-- EXERCISE OBJECTIVE --
Please relabel every "gray arrow" as "silver arrow" throughout the items below and write them out again with nothing else changed. Leave the pictures out of your answer.

-- MATERIAL FOR THIS EXERCISE --
## Start

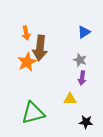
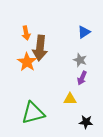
orange star: rotated 12 degrees counterclockwise
purple arrow: rotated 16 degrees clockwise
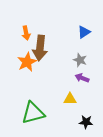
orange star: rotated 12 degrees clockwise
purple arrow: rotated 88 degrees clockwise
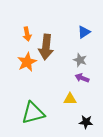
orange arrow: moved 1 px right, 1 px down
brown arrow: moved 6 px right, 1 px up
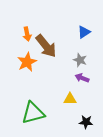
brown arrow: moved 1 px up; rotated 45 degrees counterclockwise
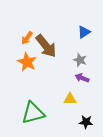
orange arrow: moved 4 px down; rotated 48 degrees clockwise
orange star: rotated 18 degrees counterclockwise
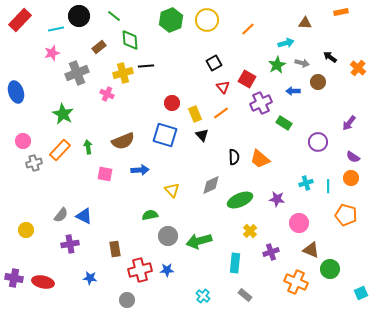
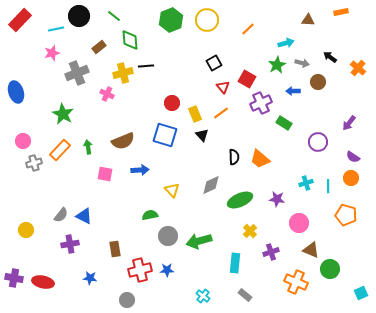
brown triangle at (305, 23): moved 3 px right, 3 px up
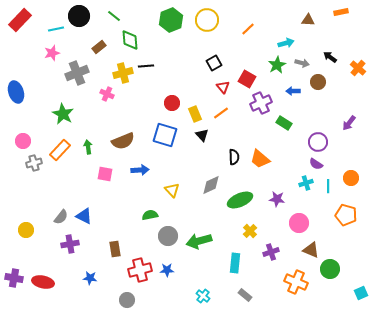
purple semicircle at (353, 157): moved 37 px left, 7 px down
gray semicircle at (61, 215): moved 2 px down
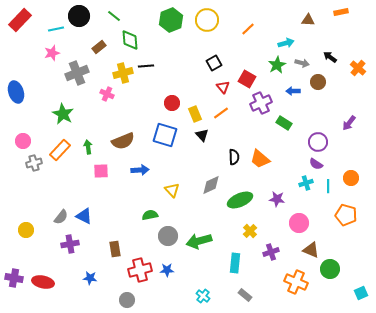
pink square at (105, 174): moved 4 px left, 3 px up; rotated 14 degrees counterclockwise
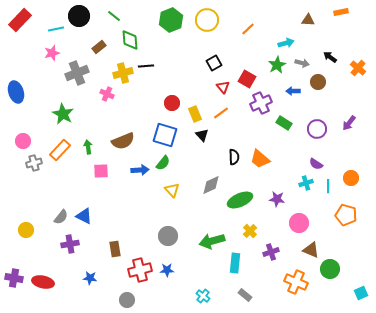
purple circle at (318, 142): moved 1 px left, 13 px up
green semicircle at (150, 215): moved 13 px right, 52 px up; rotated 140 degrees clockwise
green arrow at (199, 241): moved 13 px right
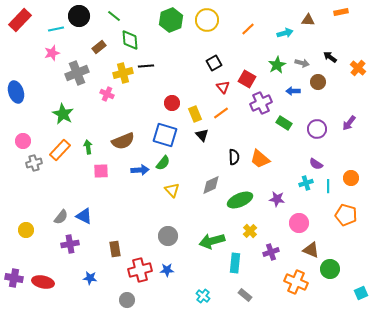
cyan arrow at (286, 43): moved 1 px left, 10 px up
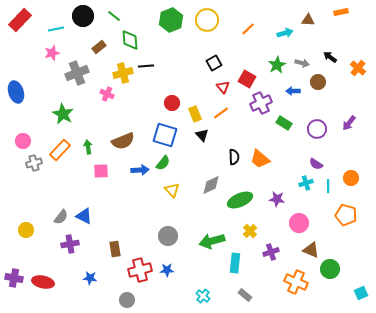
black circle at (79, 16): moved 4 px right
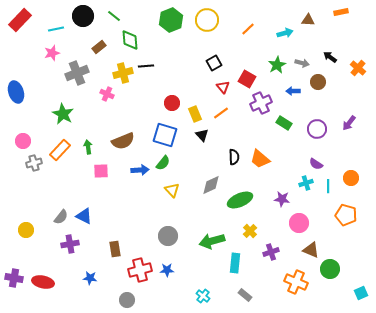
purple star at (277, 199): moved 5 px right
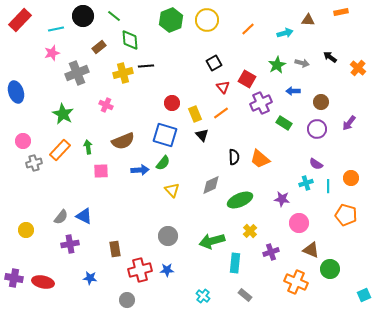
brown circle at (318, 82): moved 3 px right, 20 px down
pink cross at (107, 94): moved 1 px left, 11 px down
cyan square at (361, 293): moved 3 px right, 2 px down
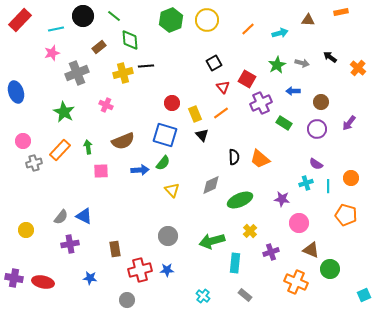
cyan arrow at (285, 33): moved 5 px left
green star at (63, 114): moved 1 px right, 2 px up
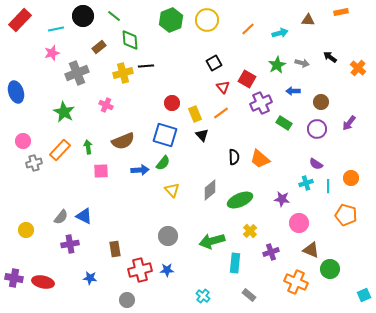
gray diamond at (211, 185): moved 1 px left, 5 px down; rotated 15 degrees counterclockwise
gray rectangle at (245, 295): moved 4 px right
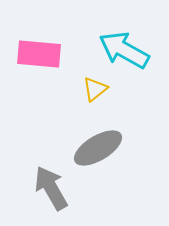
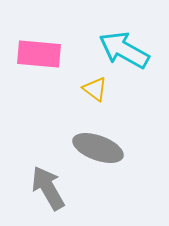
yellow triangle: rotated 44 degrees counterclockwise
gray ellipse: rotated 51 degrees clockwise
gray arrow: moved 3 px left
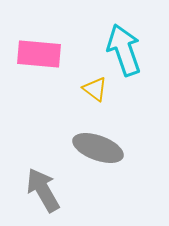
cyan arrow: rotated 42 degrees clockwise
gray arrow: moved 5 px left, 2 px down
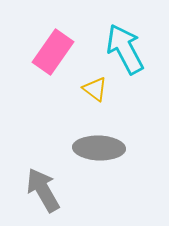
cyan arrow: moved 1 px right, 1 px up; rotated 9 degrees counterclockwise
pink rectangle: moved 14 px right, 2 px up; rotated 60 degrees counterclockwise
gray ellipse: moved 1 px right; rotated 18 degrees counterclockwise
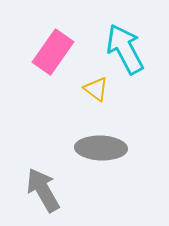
yellow triangle: moved 1 px right
gray ellipse: moved 2 px right
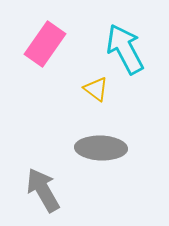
pink rectangle: moved 8 px left, 8 px up
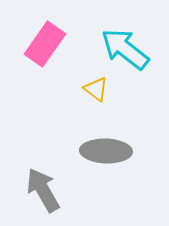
cyan arrow: rotated 24 degrees counterclockwise
gray ellipse: moved 5 px right, 3 px down
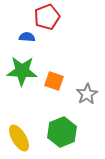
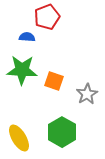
green star: moved 1 px up
green hexagon: rotated 8 degrees counterclockwise
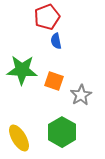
blue semicircle: moved 29 px right, 4 px down; rotated 105 degrees counterclockwise
gray star: moved 6 px left, 1 px down
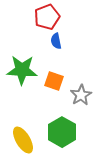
yellow ellipse: moved 4 px right, 2 px down
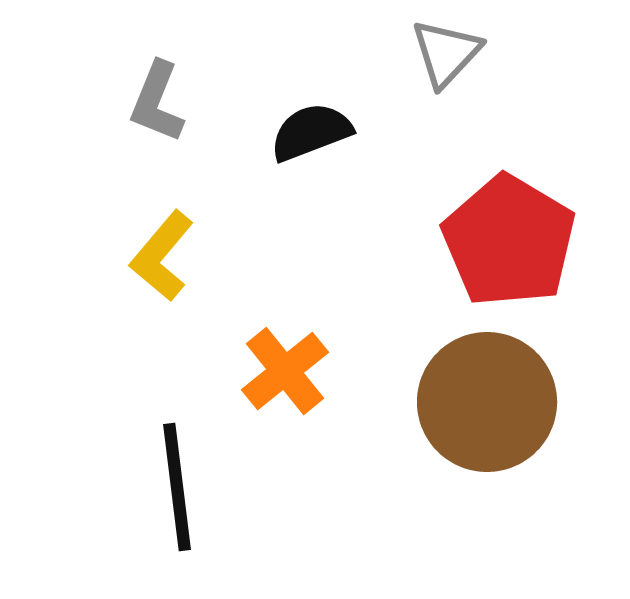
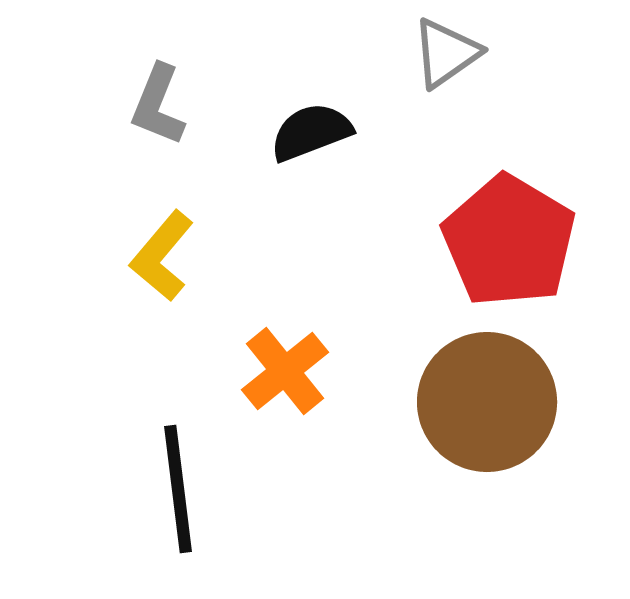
gray triangle: rotated 12 degrees clockwise
gray L-shape: moved 1 px right, 3 px down
black line: moved 1 px right, 2 px down
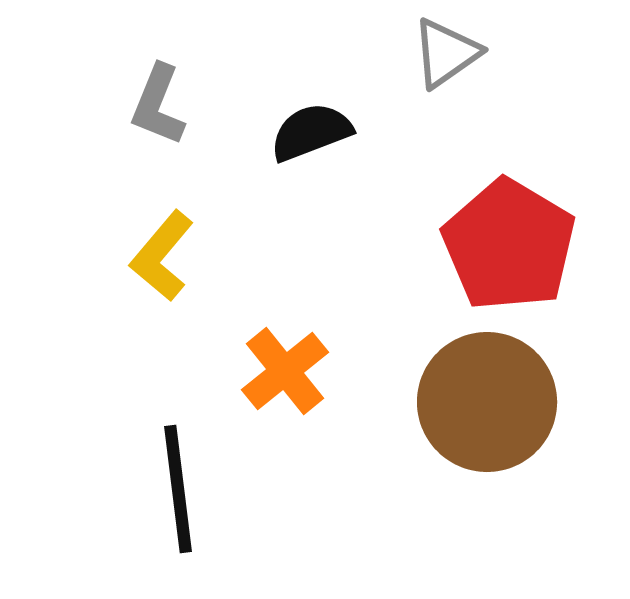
red pentagon: moved 4 px down
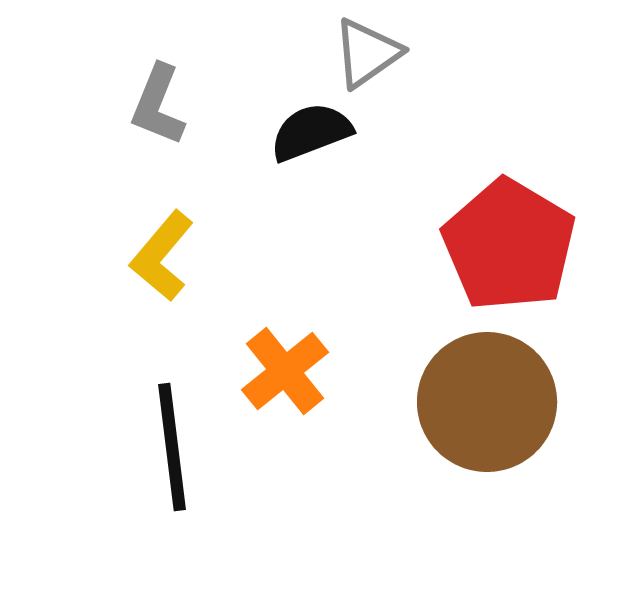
gray triangle: moved 79 px left
black line: moved 6 px left, 42 px up
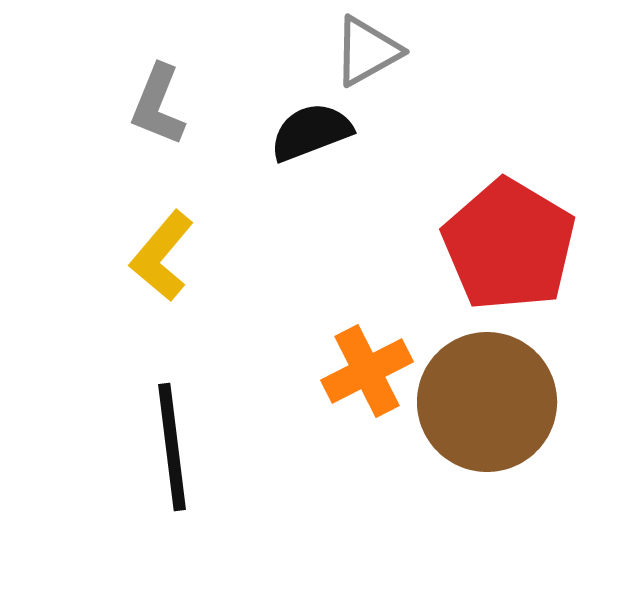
gray triangle: moved 2 px up; rotated 6 degrees clockwise
orange cross: moved 82 px right; rotated 12 degrees clockwise
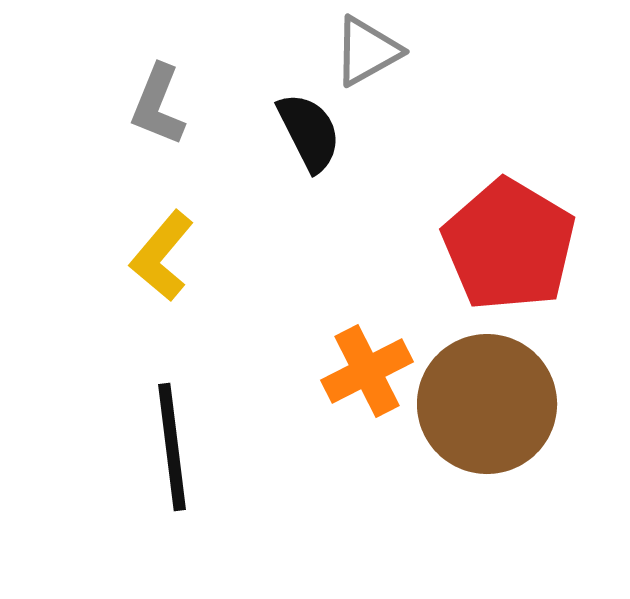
black semicircle: moved 2 px left; rotated 84 degrees clockwise
brown circle: moved 2 px down
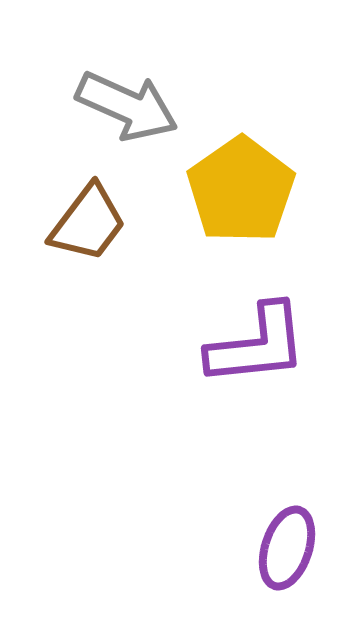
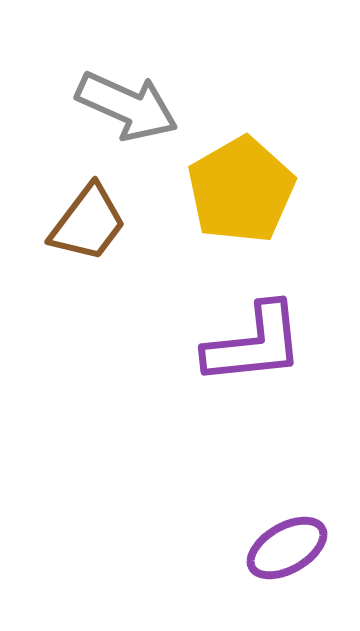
yellow pentagon: rotated 5 degrees clockwise
purple L-shape: moved 3 px left, 1 px up
purple ellipse: rotated 42 degrees clockwise
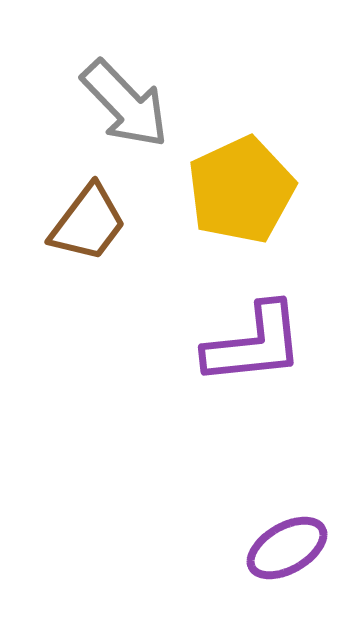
gray arrow: moved 2 px left, 2 px up; rotated 22 degrees clockwise
yellow pentagon: rotated 5 degrees clockwise
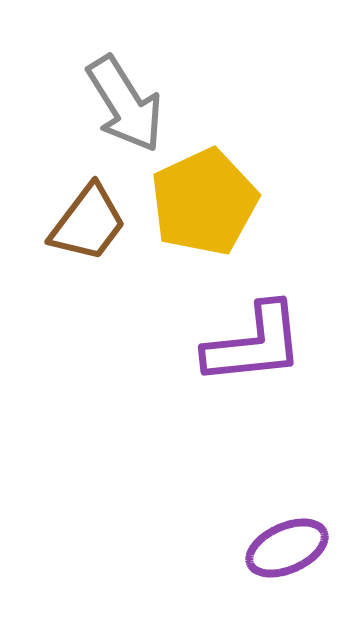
gray arrow: rotated 12 degrees clockwise
yellow pentagon: moved 37 px left, 12 px down
purple ellipse: rotated 6 degrees clockwise
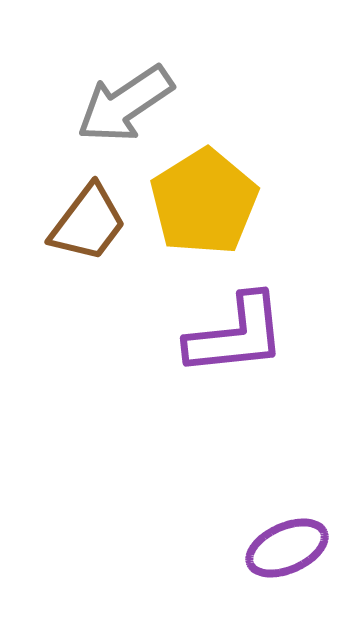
gray arrow: rotated 88 degrees clockwise
yellow pentagon: rotated 7 degrees counterclockwise
purple L-shape: moved 18 px left, 9 px up
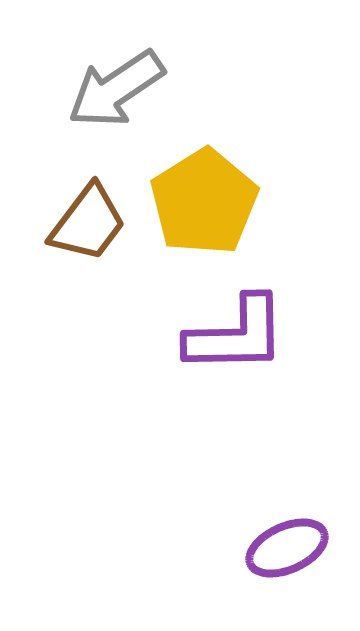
gray arrow: moved 9 px left, 15 px up
purple L-shape: rotated 5 degrees clockwise
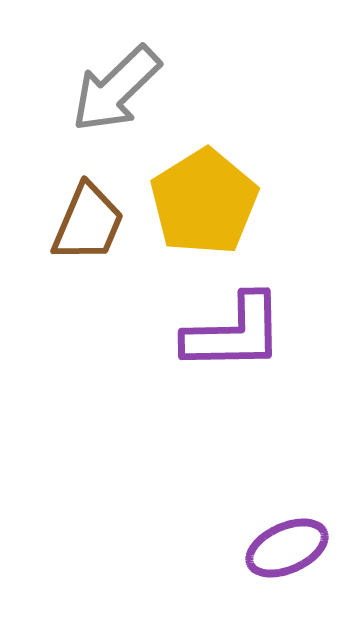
gray arrow: rotated 10 degrees counterclockwise
brown trapezoid: rotated 14 degrees counterclockwise
purple L-shape: moved 2 px left, 2 px up
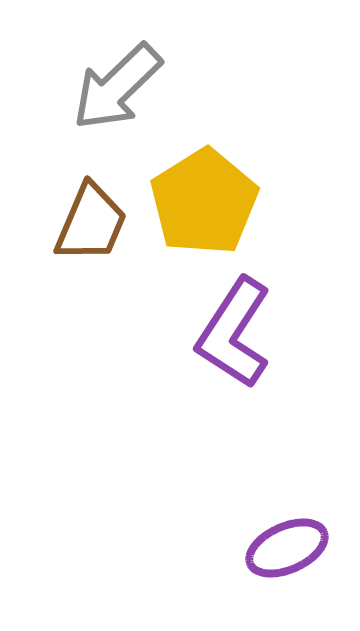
gray arrow: moved 1 px right, 2 px up
brown trapezoid: moved 3 px right
purple L-shape: rotated 124 degrees clockwise
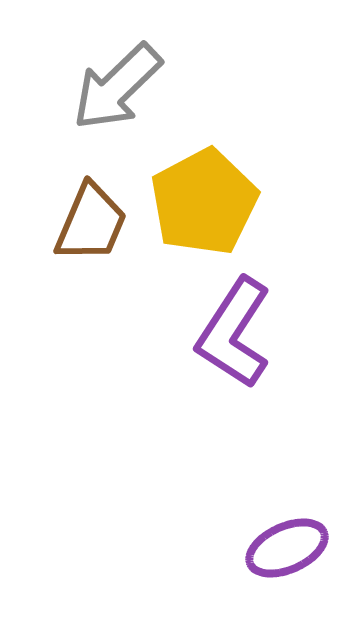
yellow pentagon: rotated 4 degrees clockwise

## End

-- RESPONSE BELOW --
orange star: rotated 12 degrees counterclockwise
purple arrow: rotated 16 degrees clockwise
orange star: rotated 12 degrees clockwise
purple arrow: rotated 88 degrees clockwise
orange arrow: moved 1 px right, 1 px down
brown arrow: moved 6 px right, 1 px up
brown arrow: moved 1 px up; rotated 45 degrees counterclockwise
orange arrow: moved 4 px down; rotated 48 degrees clockwise
orange star: rotated 18 degrees counterclockwise
brown triangle at (305, 23): moved 3 px right, 3 px up
purple semicircle at (353, 157): moved 37 px left, 7 px down
gray semicircle at (61, 215): moved 2 px down
pink square at (105, 174): moved 4 px left, 3 px up; rotated 14 degrees counterclockwise
purple circle at (318, 142): moved 1 px left, 13 px up
green semicircle at (150, 215): moved 13 px right, 52 px up; rotated 140 degrees clockwise
green arrow at (199, 241): moved 13 px right
cyan arrow at (286, 43): moved 1 px left, 10 px up
black circle at (79, 16): moved 4 px right
purple star at (277, 199): moved 5 px right
brown circle at (318, 82): moved 3 px right, 20 px down
pink cross at (107, 94): moved 1 px left, 11 px down
cyan square at (361, 293): moved 3 px right, 2 px down
cyan arrow at (285, 33): moved 5 px left
green star at (63, 114): moved 1 px right, 2 px up
gray diamond at (211, 185): moved 1 px left, 5 px down; rotated 15 degrees counterclockwise
gray rectangle at (245, 295): moved 4 px right
yellow triangle: rotated 44 degrees counterclockwise
gray ellipse: rotated 51 degrees clockwise
silver arrow: moved 3 px left
cyan arrow: rotated 42 degrees clockwise
silver arrow: moved 5 px left, 2 px down
cyan arrow: moved 1 px right, 1 px up; rotated 9 degrees counterclockwise
pink rectangle: moved 14 px right, 2 px up; rotated 60 degrees counterclockwise
gray ellipse: moved 1 px right; rotated 18 degrees counterclockwise
yellow triangle: moved 1 px right
gray ellipse: moved 2 px right
pink rectangle: moved 8 px left, 8 px up
cyan arrow: rotated 24 degrees counterclockwise
gray ellipse: moved 5 px right, 3 px down
green star: moved 1 px up
green hexagon: rotated 8 degrees counterclockwise
blue semicircle: moved 29 px right, 4 px down; rotated 105 degrees counterclockwise
gray star: moved 6 px left, 1 px down
yellow ellipse: moved 4 px right, 2 px down
gray triangle: rotated 12 degrees clockwise
gray L-shape: moved 1 px right, 3 px down
black line: moved 1 px right, 2 px down
red pentagon: moved 4 px down
gray triangle: moved 79 px left
black line: moved 6 px left, 42 px up
gray triangle: moved 2 px up; rotated 6 degrees clockwise
orange cross: moved 82 px right; rotated 12 degrees clockwise
black semicircle: moved 2 px left; rotated 84 degrees clockwise
brown circle: moved 2 px down
yellow pentagon: rotated 5 degrees clockwise
purple L-shape: moved 3 px left, 1 px up
purple ellipse: rotated 42 degrees clockwise
silver arrow: moved 2 px left, 2 px up; rotated 22 degrees clockwise
yellow pentagon: rotated 5 degrees clockwise
silver arrow: rotated 12 degrees clockwise
yellow pentagon: moved 37 px left, 12 px down
purple ellipse: rotated 6 degrees clockwise
silver arrow: rotated 88 degrees clockwise
yellow pentagon: rotated 7 degrees counterclockwise
purple L-shape: moved 18 px left, 9 px up
silver arrow: moved 9 px left, 15 px up
purple L-shape: rotated 5 degrees clockwise
silver arrow: rotated 10 degrees counterclockwise
brown trapezoid: rotated 14 degrees counterclockwise
purple L-shape: moved 2 px left, 2 px up
silver arrow: moved 1 px right, 2 px up
brown trapezoid: moved 3 px right
purple L-shape: rotated 124 degrees clockwise
yellow pentagon: rotated 4 degrees clockwise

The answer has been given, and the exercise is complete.